----- Dataset

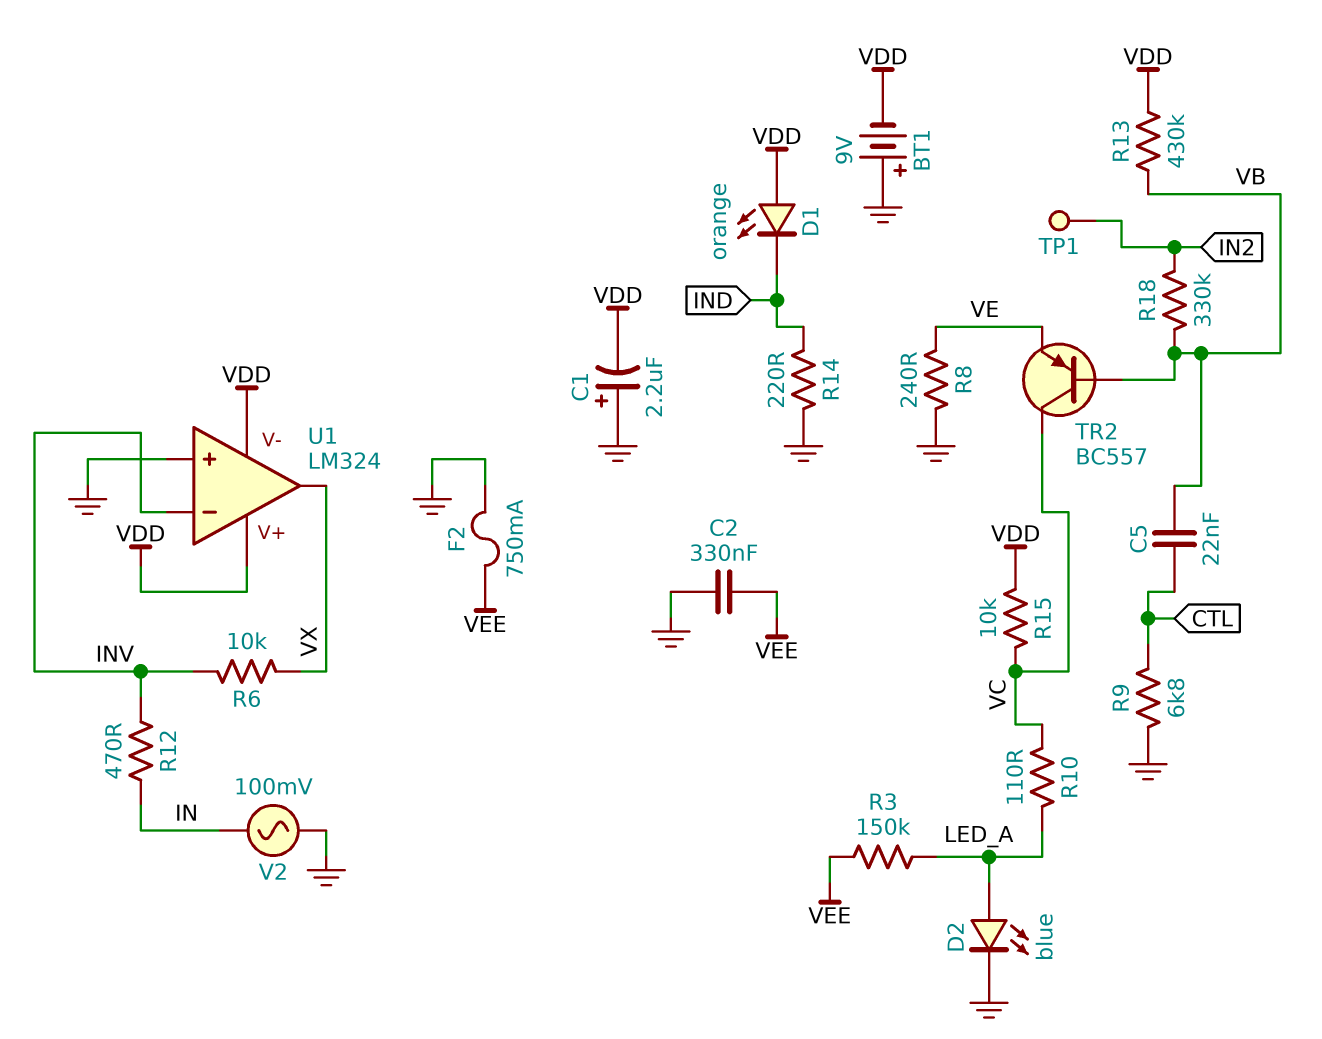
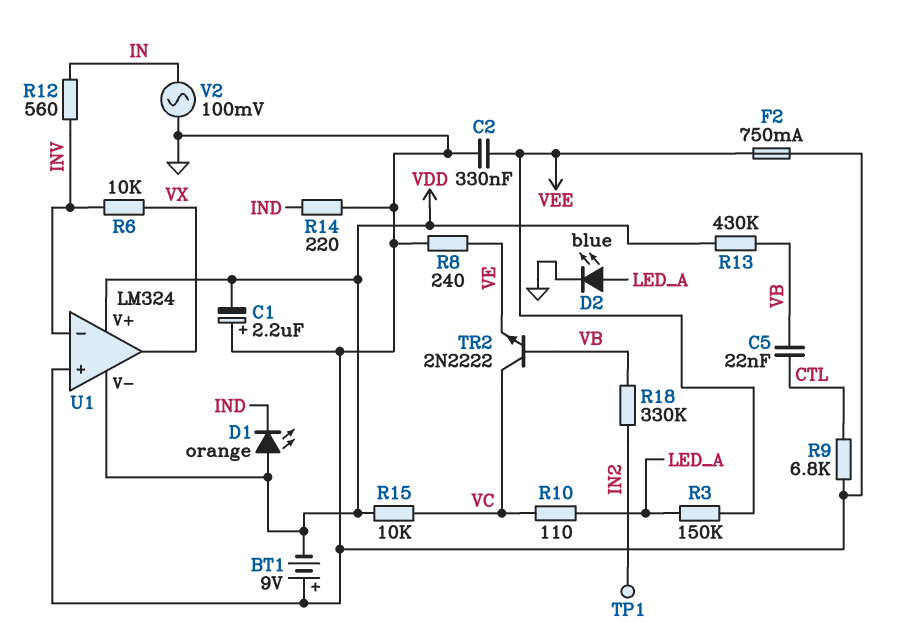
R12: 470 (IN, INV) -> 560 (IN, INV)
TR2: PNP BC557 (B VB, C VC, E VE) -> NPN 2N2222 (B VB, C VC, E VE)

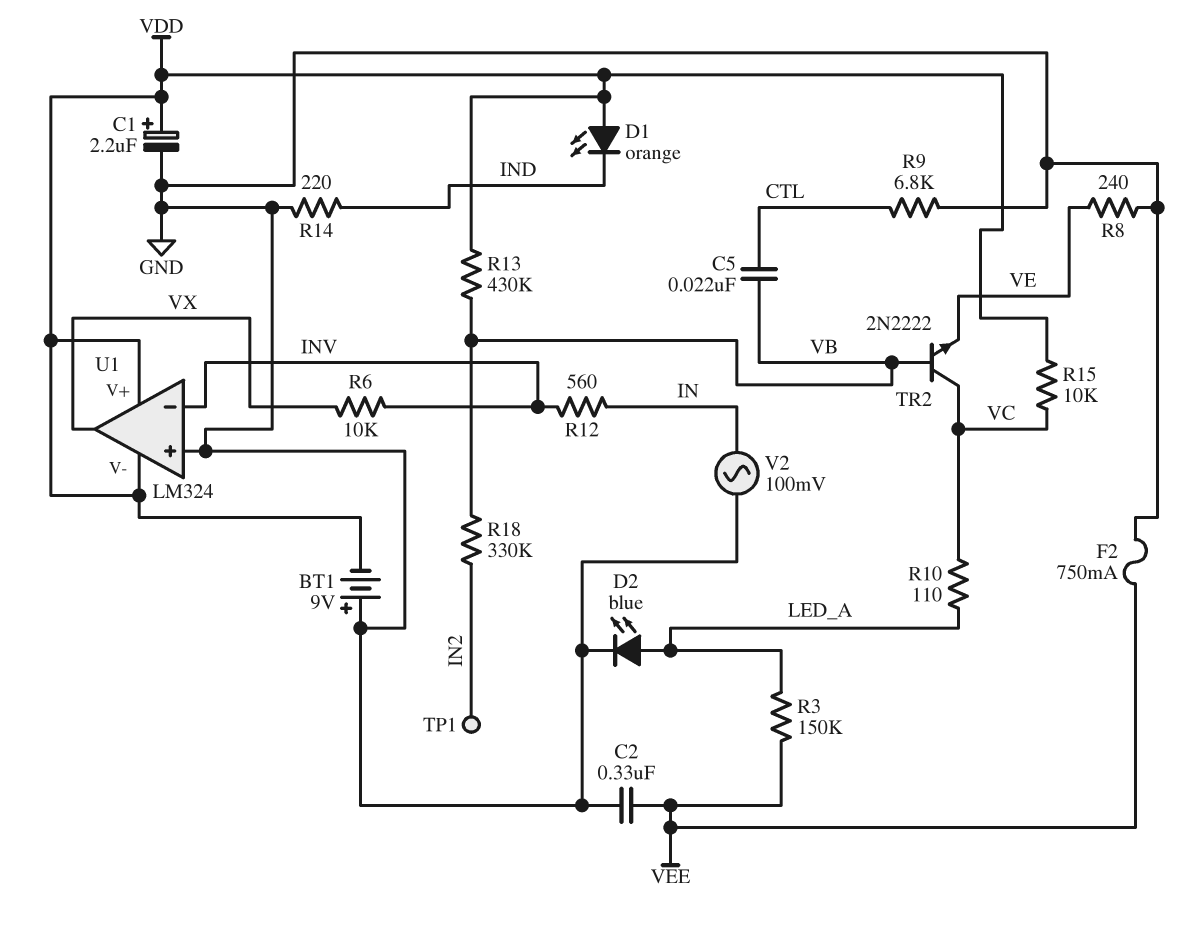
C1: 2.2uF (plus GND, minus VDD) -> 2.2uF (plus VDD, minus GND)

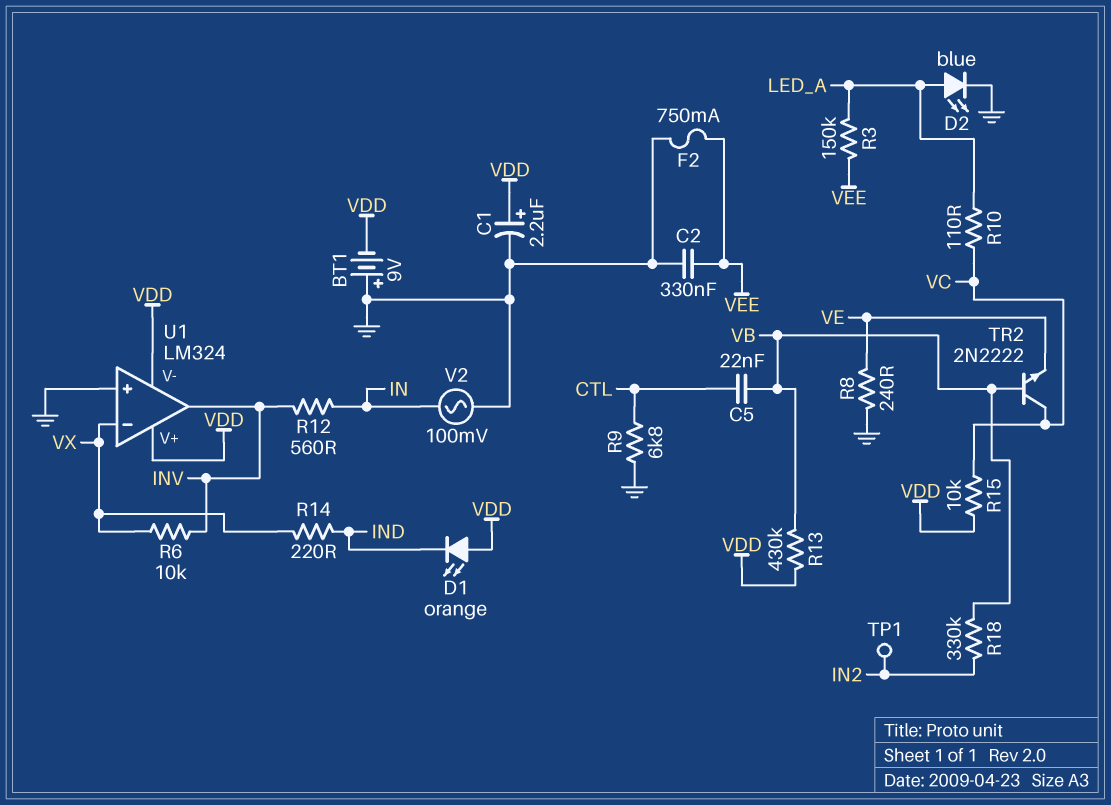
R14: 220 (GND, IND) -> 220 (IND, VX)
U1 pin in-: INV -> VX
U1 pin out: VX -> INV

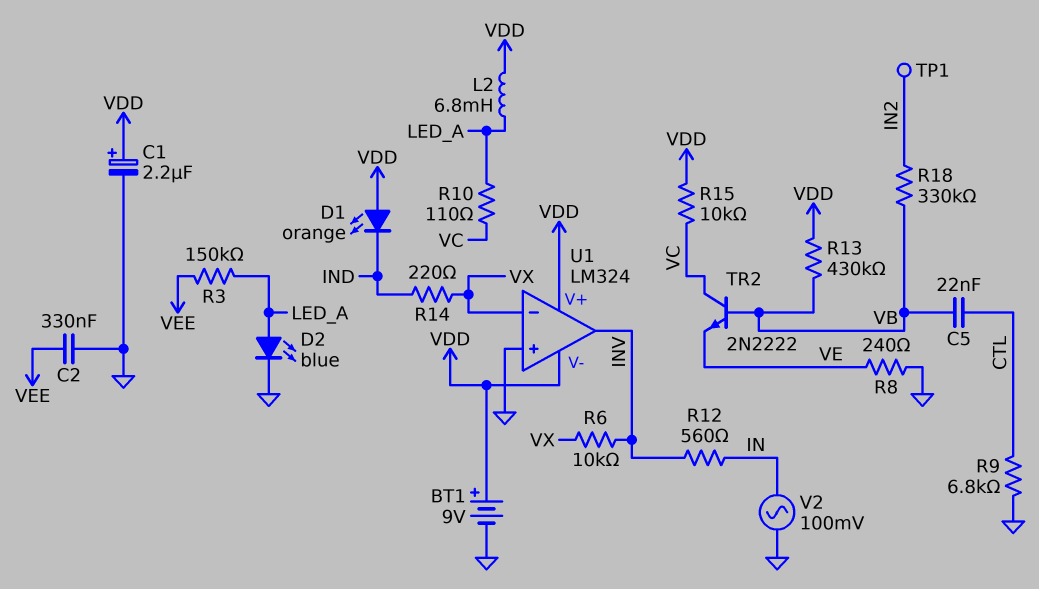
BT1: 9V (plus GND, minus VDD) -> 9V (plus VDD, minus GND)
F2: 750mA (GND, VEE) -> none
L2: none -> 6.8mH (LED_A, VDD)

----------

Your instructions:
Go through the records above and, whenever a line includes the word "none", copy it.

Response to the task:
F2: 750mA (GND, VEE) -> none
L2: none -> 6.8mH (LED_A, VDD)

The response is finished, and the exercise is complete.